_Exercise brief_
Only one stretch of the records below should be repeated. It starts with the line containing "blue 1x2 tile [322,331,408,414]" and goes on through the line containing "tan 1x1 round brick [224,481,261,539]", exactly as written.
Start of Block
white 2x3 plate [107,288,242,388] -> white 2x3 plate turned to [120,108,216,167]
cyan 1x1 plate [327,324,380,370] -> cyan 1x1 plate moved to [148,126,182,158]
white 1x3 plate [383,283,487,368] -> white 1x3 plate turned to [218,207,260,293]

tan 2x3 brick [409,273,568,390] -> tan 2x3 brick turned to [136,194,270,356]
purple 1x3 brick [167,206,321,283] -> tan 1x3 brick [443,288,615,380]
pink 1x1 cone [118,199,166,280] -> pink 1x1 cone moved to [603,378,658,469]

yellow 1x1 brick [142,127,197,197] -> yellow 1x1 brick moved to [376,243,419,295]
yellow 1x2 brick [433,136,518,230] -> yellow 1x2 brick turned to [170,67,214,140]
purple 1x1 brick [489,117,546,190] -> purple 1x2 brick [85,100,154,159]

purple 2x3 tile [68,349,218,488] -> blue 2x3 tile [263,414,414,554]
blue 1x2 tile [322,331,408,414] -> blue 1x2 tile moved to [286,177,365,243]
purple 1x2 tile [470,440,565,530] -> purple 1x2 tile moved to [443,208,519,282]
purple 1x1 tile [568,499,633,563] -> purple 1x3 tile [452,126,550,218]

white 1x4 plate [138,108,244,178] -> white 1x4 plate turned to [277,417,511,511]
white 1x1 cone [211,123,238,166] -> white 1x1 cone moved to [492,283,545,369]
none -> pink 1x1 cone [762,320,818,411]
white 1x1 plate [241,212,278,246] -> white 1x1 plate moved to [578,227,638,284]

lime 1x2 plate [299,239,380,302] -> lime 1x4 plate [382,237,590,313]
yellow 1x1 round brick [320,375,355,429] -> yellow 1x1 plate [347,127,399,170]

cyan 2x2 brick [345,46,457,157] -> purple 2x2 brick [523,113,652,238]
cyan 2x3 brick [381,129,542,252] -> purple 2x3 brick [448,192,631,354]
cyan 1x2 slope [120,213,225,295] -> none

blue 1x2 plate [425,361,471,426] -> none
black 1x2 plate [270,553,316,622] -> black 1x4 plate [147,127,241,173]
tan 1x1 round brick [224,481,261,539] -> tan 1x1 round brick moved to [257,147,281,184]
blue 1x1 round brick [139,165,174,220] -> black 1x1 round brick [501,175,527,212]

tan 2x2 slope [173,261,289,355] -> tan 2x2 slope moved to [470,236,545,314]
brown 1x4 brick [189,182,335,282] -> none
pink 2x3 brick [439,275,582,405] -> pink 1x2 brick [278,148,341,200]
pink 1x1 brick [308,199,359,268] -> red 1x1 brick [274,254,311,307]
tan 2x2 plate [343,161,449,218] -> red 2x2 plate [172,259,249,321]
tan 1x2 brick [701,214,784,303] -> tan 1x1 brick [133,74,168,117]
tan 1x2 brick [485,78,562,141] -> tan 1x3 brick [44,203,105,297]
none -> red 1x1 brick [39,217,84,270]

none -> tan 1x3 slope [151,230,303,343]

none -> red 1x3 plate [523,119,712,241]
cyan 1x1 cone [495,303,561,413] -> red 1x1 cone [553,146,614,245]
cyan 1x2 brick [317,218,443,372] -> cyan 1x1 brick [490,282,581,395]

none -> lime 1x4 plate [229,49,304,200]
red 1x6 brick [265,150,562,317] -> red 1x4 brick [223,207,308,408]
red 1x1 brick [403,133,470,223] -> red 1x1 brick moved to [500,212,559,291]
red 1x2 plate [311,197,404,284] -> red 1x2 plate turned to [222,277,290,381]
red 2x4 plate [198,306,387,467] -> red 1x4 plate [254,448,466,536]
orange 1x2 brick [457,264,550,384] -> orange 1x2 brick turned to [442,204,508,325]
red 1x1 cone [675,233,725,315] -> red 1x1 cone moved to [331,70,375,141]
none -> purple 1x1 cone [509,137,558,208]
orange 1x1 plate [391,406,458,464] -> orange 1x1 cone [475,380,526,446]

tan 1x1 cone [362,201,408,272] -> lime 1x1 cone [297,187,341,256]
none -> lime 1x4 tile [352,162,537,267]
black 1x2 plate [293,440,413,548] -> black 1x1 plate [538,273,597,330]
End of Block
_Result of the exercise_
blue 1x2 tile [322,331,408,414] -> blue 1x2 tile moved to [286,177,365,243]
purple 1x2 tile [470,440,565,530] -> purple 1x2 tile moved to [443,208,519,282]
purple 1x1 tile [568,499,633,563] -> purple 1x3 tile [452,126,550,218]

white 1x4 plate [138,108,244,178] -> white 1x4 plate turned to [277,417,511,511]
white 1x1 cone [211,123,238,166] -> white 1x1 cone moved to [492,283,545,369]
none -> pink 1x1 cone [762,320,818,411]
white 1x1 plate [241,212,278,246] -> white 1x1 plate moved to [578,227,638,284]

lime 1x2 plate [299,239,380,302] -> lime 1x4 plate [382,237,590,313]
yellow 1x1 round brick [320,375,355,429] -> yellow 1x1 plate [347,127,399,170]

cyan 2x2 brick [345,46,457,157] -> purple 2x2 brick [523,113,652,238]
cyan 2x3 brick [381,129,542,252] -> purple 2x3 brick [448,192,631,354]
cyan 1x2 slope [120,213,225,295] -> none

blue 1x2 plate [425,361,471,426] -> none
black 1x2 plate [270,553,316,622] -> black 1x4 plate [147,127,241,173]
tan 1x1 round brick [224,481,261,539] -> tan 1x1 round brick moved to [257,147,281,184]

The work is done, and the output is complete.